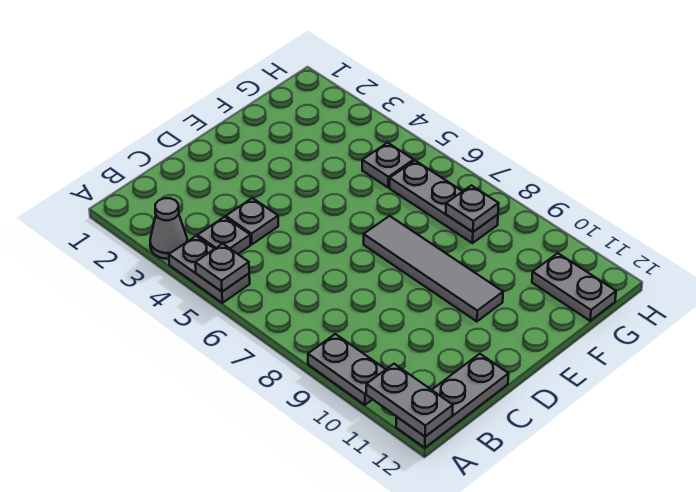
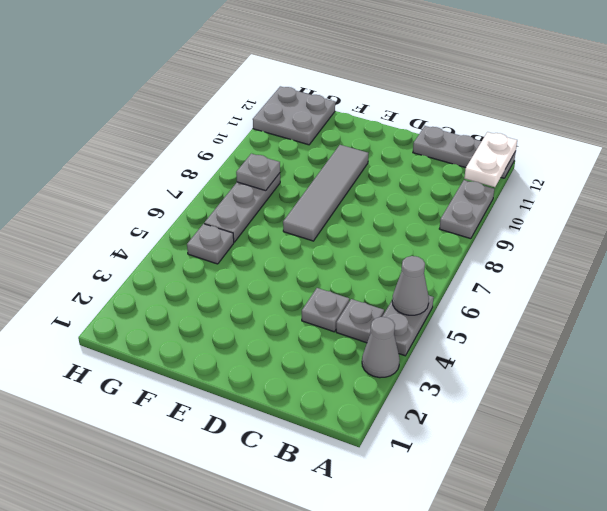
grey plate A5 level 2 -> grey cone A5 level 2
grey plate A11:A12 level 2 -> white plate A11:A12 level 2
grey plate G11:G12 level 1 -> grey plate G11:H12 level 1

..........

Exercise description: Would you please reproduce every line from the one containing "grey plate A11:A12" through the final line of the listing, and only those lines?

Exercise output:
grey plate A11:A12 level 2 -> white plate A11:A12 level 2
grey plate G11:G12 level 1 -> grey plate G11:H12 level 1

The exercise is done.